*** Begin section ***

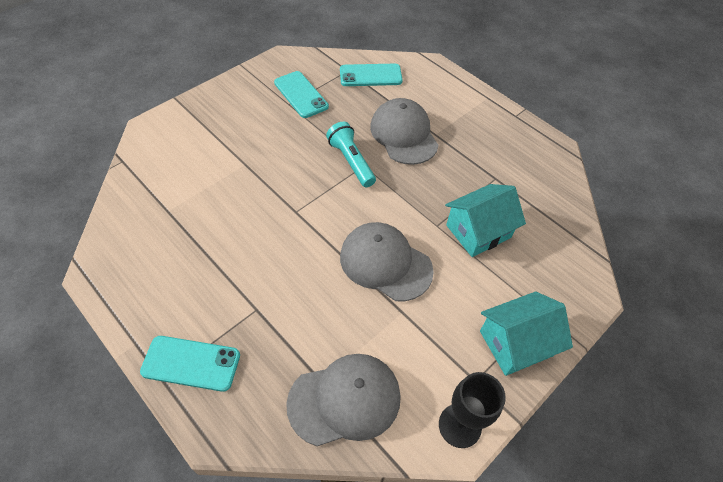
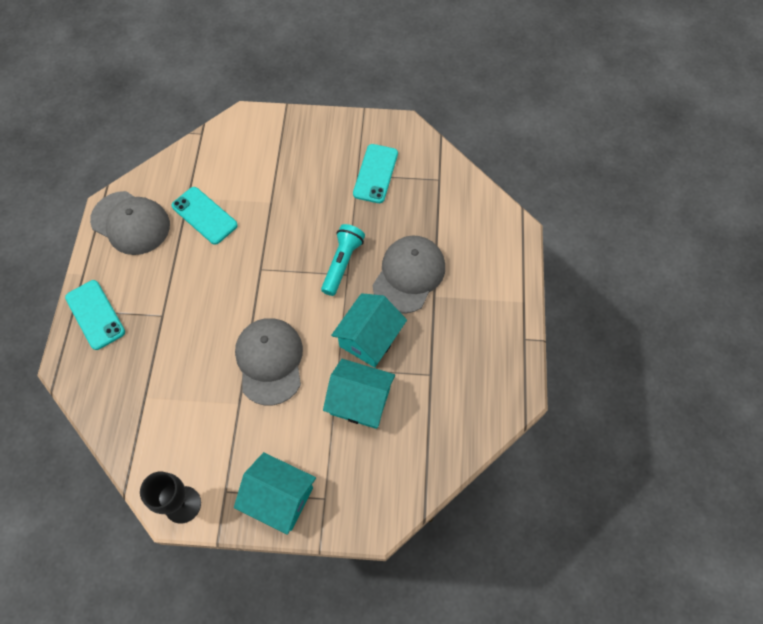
camera: 50 degrees right, 10 degrees up
grey cap [286,354,401,446] -> grey cap moved to [90,191,170,255]
turquoise phone [340,64,403,86] -> turquoise phone moved to [172,187,238,245]
none -> turquoise house [331,293,407,368]

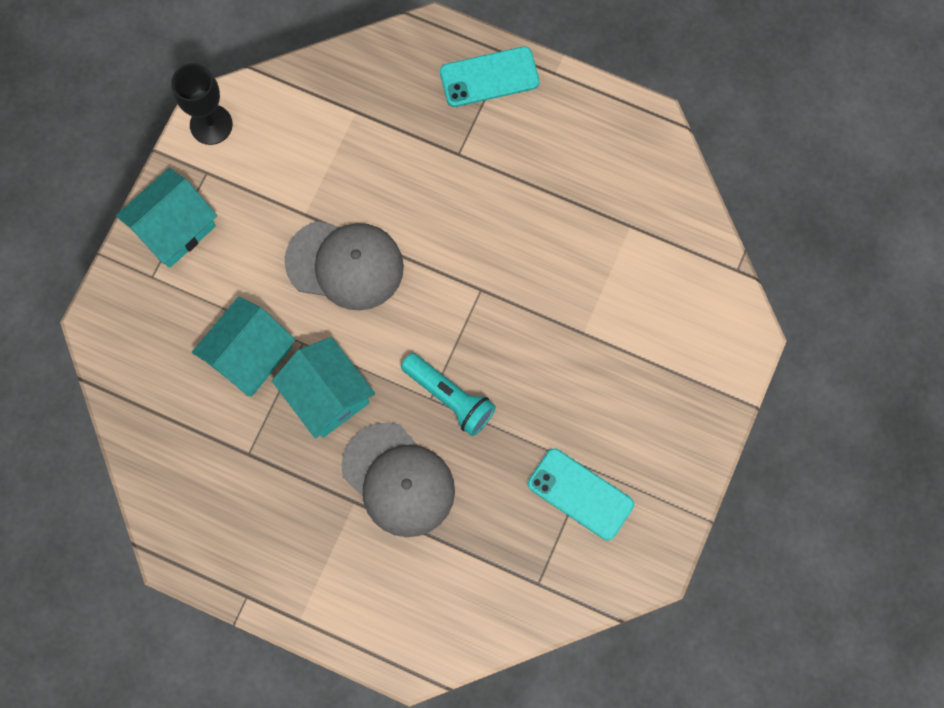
camera: 110 degrees right, 10 degrees up
grey cap [90,191,170,255] -> none
turquoise phone [172,187,238,245] -> none

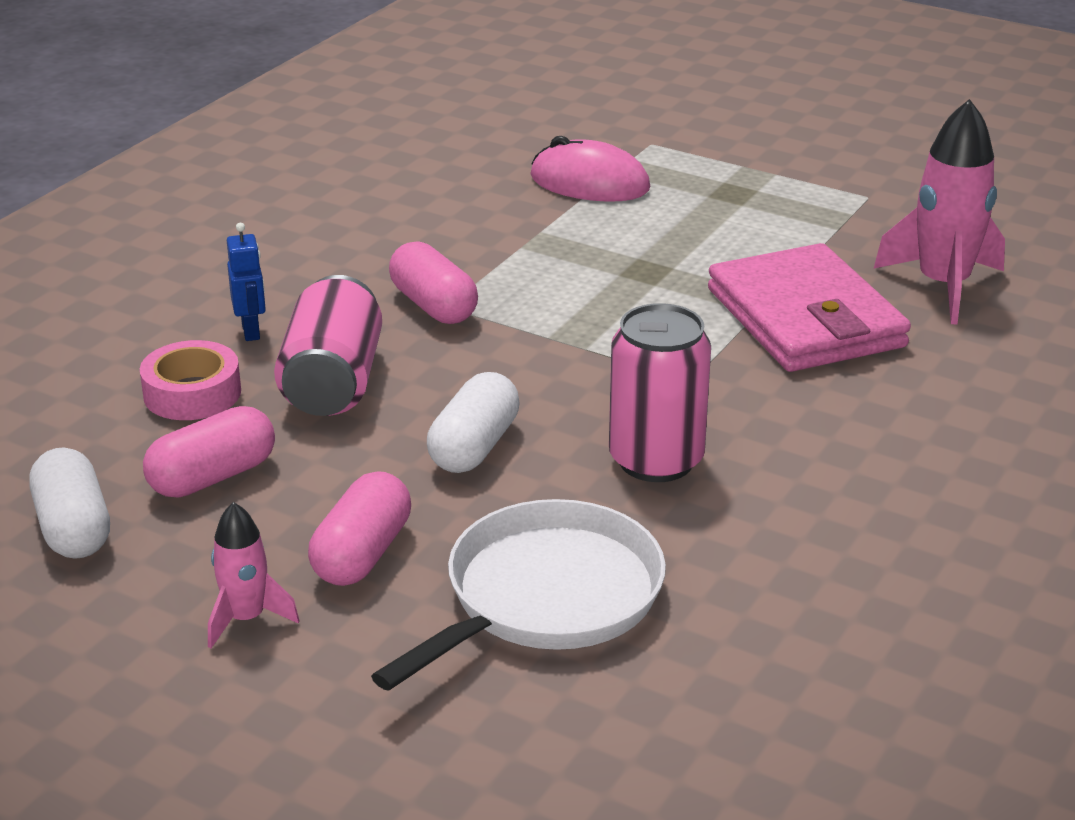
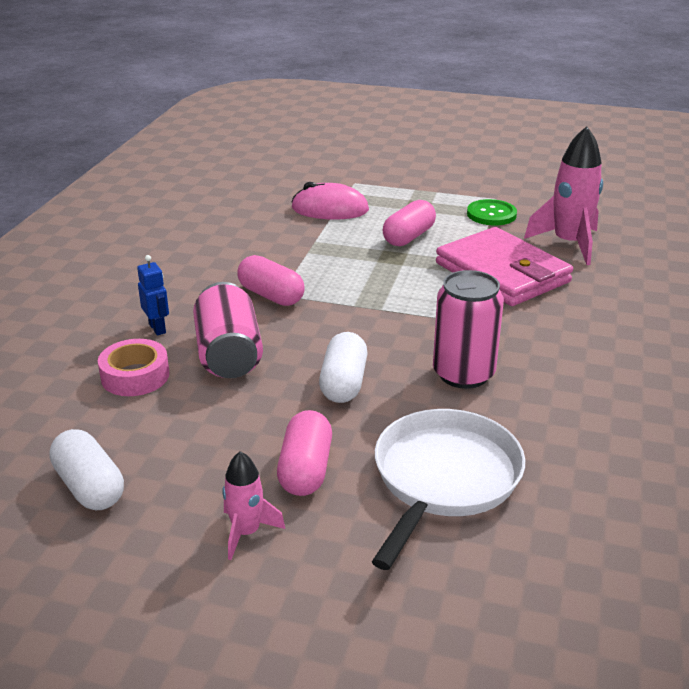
camera: 15 degrees left, 0 degrees up
pink capsule [143,406,275,498] -> pink capsule moved to [383,200,436,246]
none -> green button [467,199,517,225]

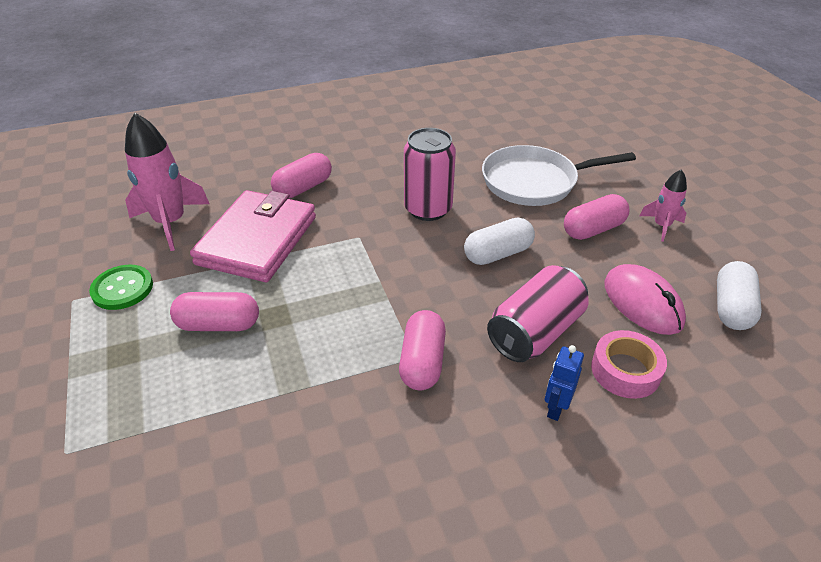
camera: 125 degrees left, 10 degrees up
pink mouse [291,182,369,220] -> pink mouse moved to [604,264,686,335]
none -> pink capsule [271,153,332,199]

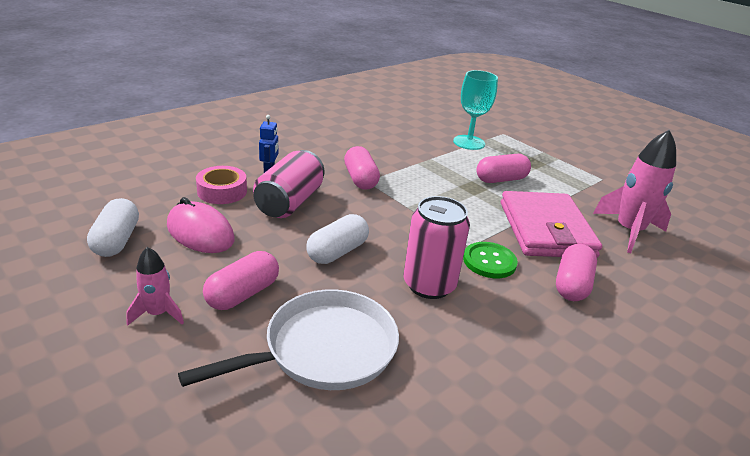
camera: 155 degrees right, 10 degrees down
green button [89,265,153,310] -> green button moved to [463,242,518,278]
none -> turquoise goblet [453,70,498,150]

*** End section ***

Task to complete:
Write the listing out a second time exactly, dropping all images.

Your solution:
camera: 50 degrees right, 10 degrees up
grey cap [286,354,401,446] -> grey cap moved to [90,191,170,255]
turquoise phone [340,64,403,86] -> turquoise phone moved to [172,187,238,245]
none -> turquoise house [331,293,407,368]

camera: 110 degrees right, 10 degrees up
grey cap [90,191,170,255] -> none
turquoise phone [172,187,238,245] -> none

camera: 15 degrees left, 0 degrees up
pink capsule [143,406,275,498] -> pink capsule moved to [383,200,436,246]
none -> green button [467,199,517,225]

camera: 125 degrees left, 10 degrees up
pink mouse [291,182,369,220] -> pink mouse moved to [604,264,686,335]
none -> pink capsule [271,153,332,199]

camera: 155 degrees right, 10 degrees down
green button [89,265,153,310] -> green button moved to [463,242,518,278]
none -> turquoise goblet [453,70,498,150]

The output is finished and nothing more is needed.